**What this task involves**
When you give the entries again, keep every word as it stands and drop the pictures.
++++ Records for this task
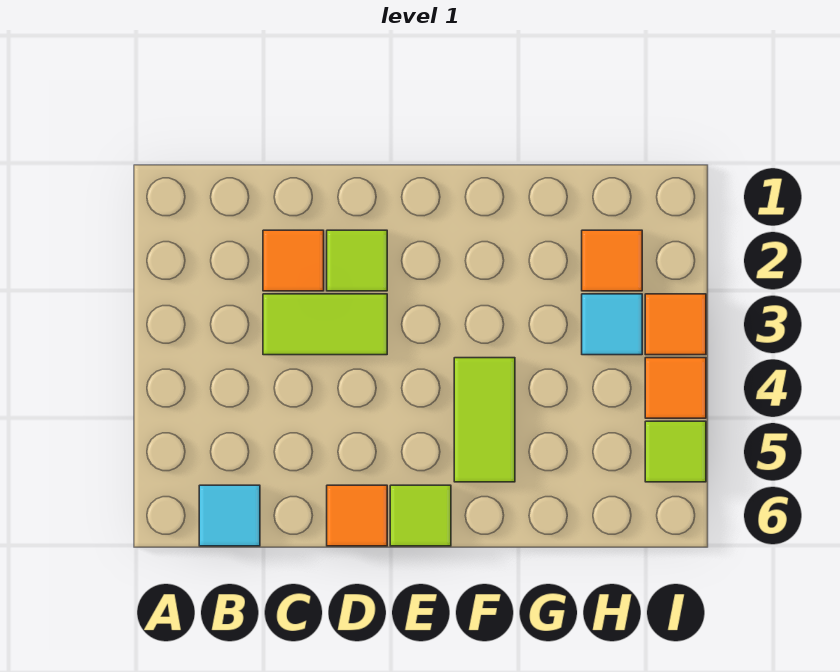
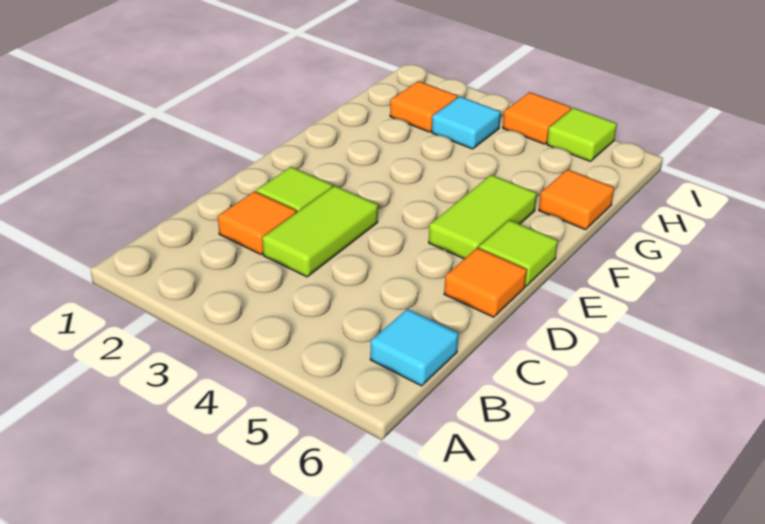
lime tile F4:F5 level 1 -> lime tile E5:F5 level 1
orange tile I3 level 1 -> orange tile G6 level 1

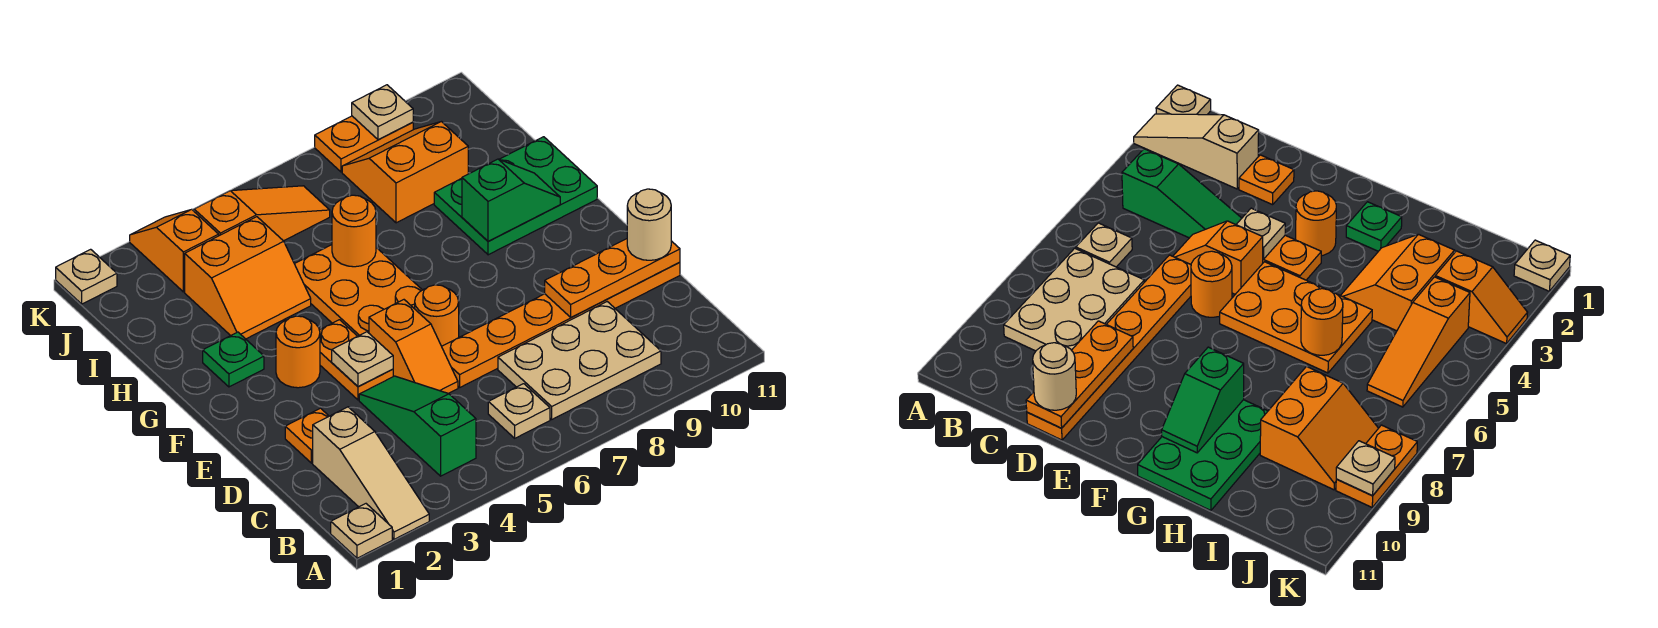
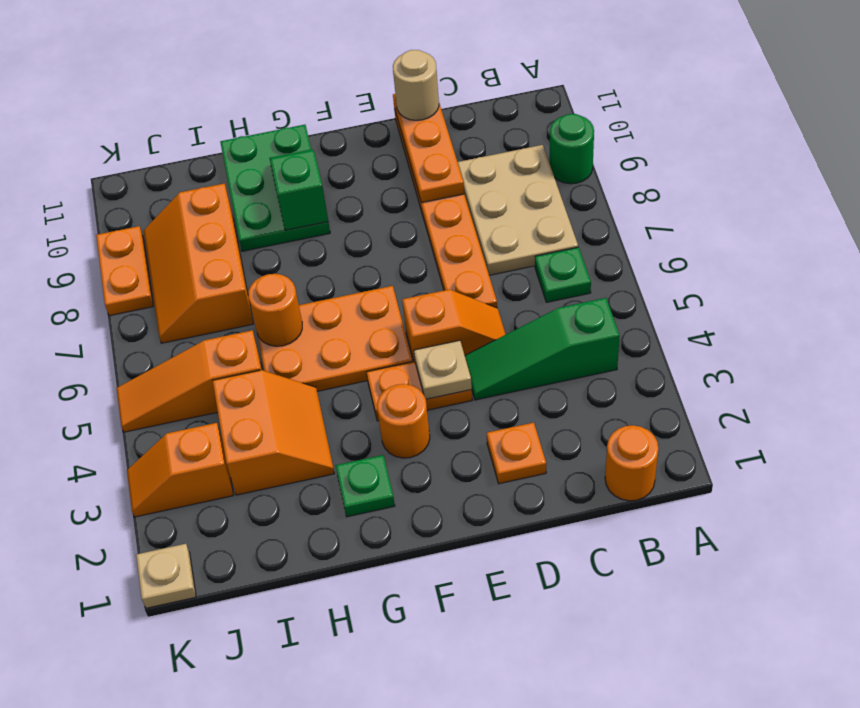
tan plate A1 level 1 -> none
tan slope A2:C2 level 1 top C -> none
none -> green round brick A9 level 1
tan plate B6 level 1 -> green plate B6 level 1
orange round brick E6 level 1 -> orange round brick B1 level 1
orange slope I8:J9 level 1 top I -> orange slope I7:J9 level 1 top I
orange slope J4:J6 level 1 top 4 -> orange slope I5:K5 level 1 top I
tan plate K9 level 2 -> none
++++++++
**Solution for this task**
lime tile F4:F5 level 1 -> lime tile E5:F5 level 1
orange tile I3 level 1 -> orange tile G6 level 1

tan plate A1 level 1 -> none
tan slope A2:C2 level 1 top C -> none
none -> green round brick A9 level 1
tan plate B6 level 1 -> green plate B6 level 1
orange round brick E6 level 1 -> orange round brick B1 level 1
orange slope I8:J9 level 1 top I -> orange slope I7:J9 level 1 top I
orange slope J4:J6 level 1 top 4 -> orange slope I5:K5 level 1 top I
tan plate K9 level 2 -> none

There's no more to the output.